§ **Problem**: Your answer must be every line of the data below that holds the string "image", copied exactly.

§ **Exercise data**:
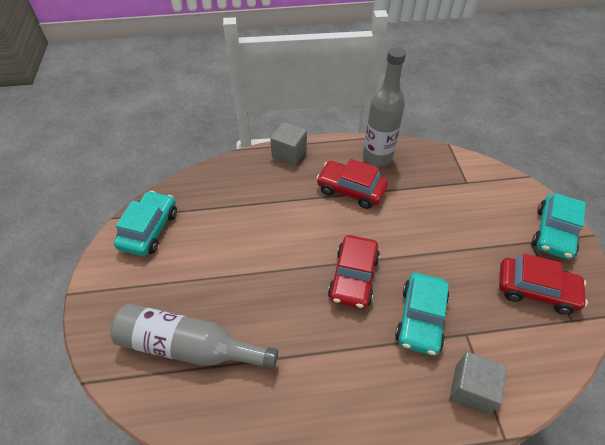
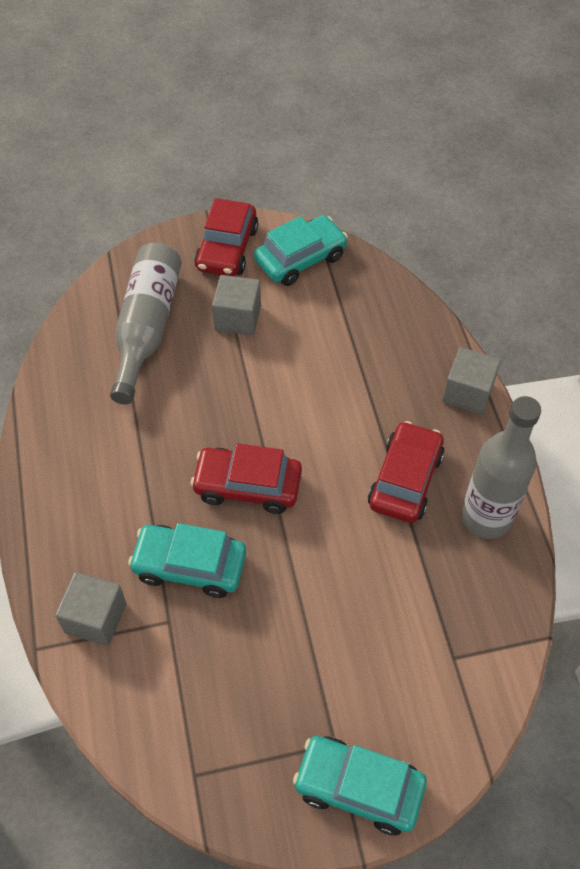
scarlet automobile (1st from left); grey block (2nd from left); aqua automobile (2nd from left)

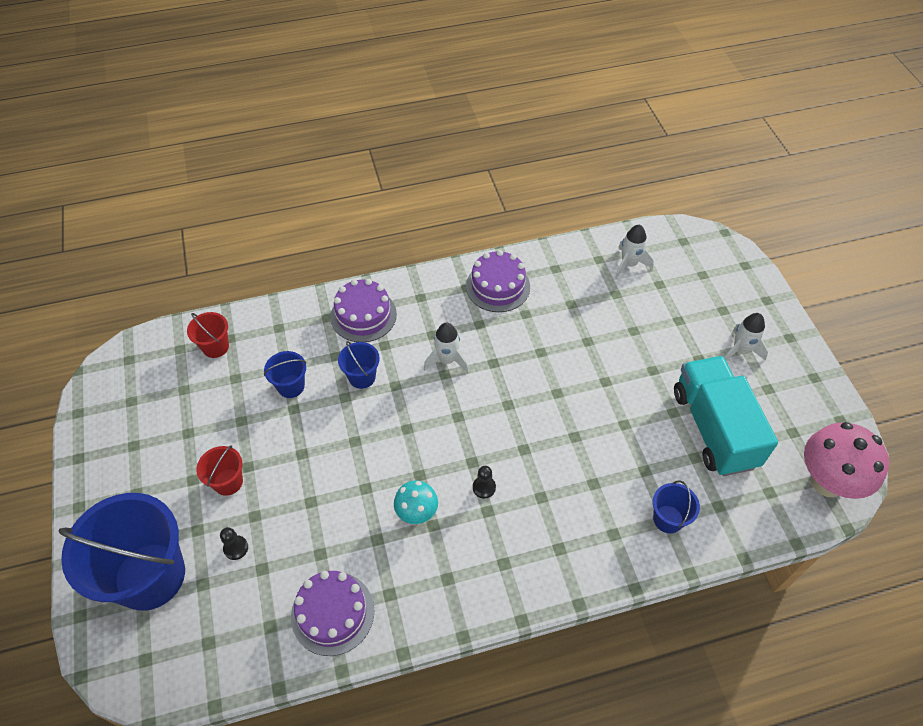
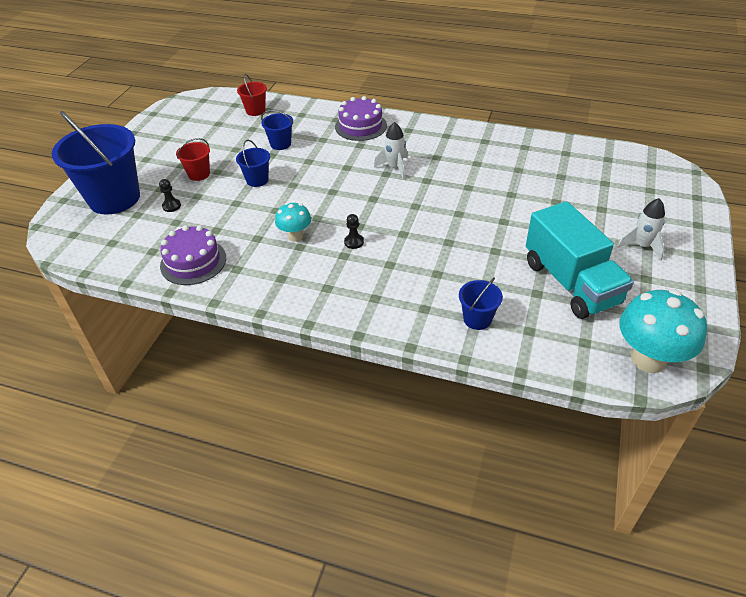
blue bucket (2nd from left); aqua lorry; aqua mushroom (2nd from left); royal purple layer cake (3rd from left in the first image); snow-white toy rocket (2nd from left in the first image)

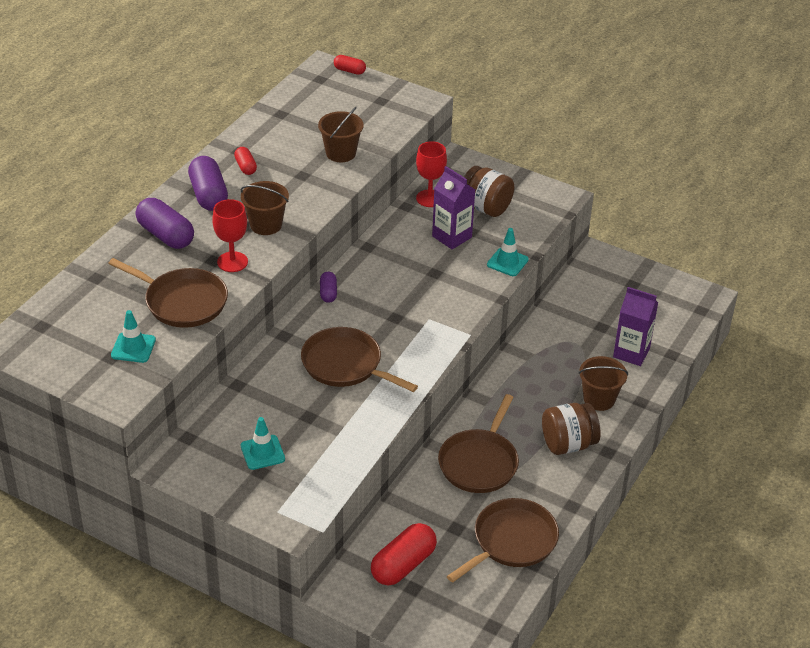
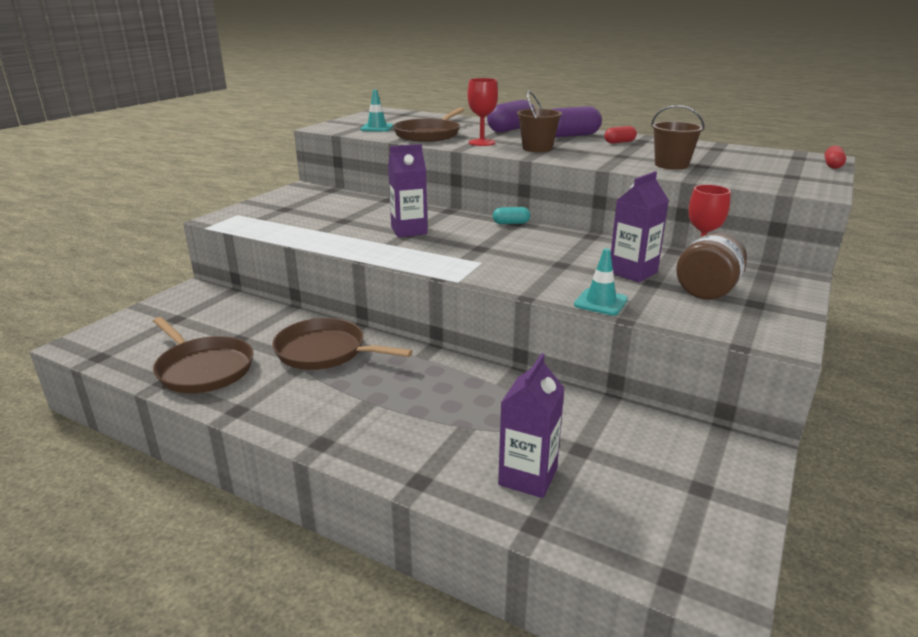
royal purple juice carton (1st from left); aqua pill shape; aqua safety cone (2nd from left in the first image); scarlet pill shape (3rd from left in the first image); dark brown preserve jar (2nd from left in the first image); dark brown bucket (3rd from left in the first image)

§ **Solution to this task**:
blue bucket (2nd from left); aqua lorry; aqua mushroom (2nd from left); royal purple layer cake (3rd from left in the first image); snow-white toy rocket (2nd from left in the first image)
royal purple juice carton (1st from left); aqua pill shape; aqua safety cone (2nd from left in the first image); scarlet pill shape (3rd from left in the first image); dark brown preserve jar (2nd from left in the first image); dark brown bucket (3rd from left in the first image)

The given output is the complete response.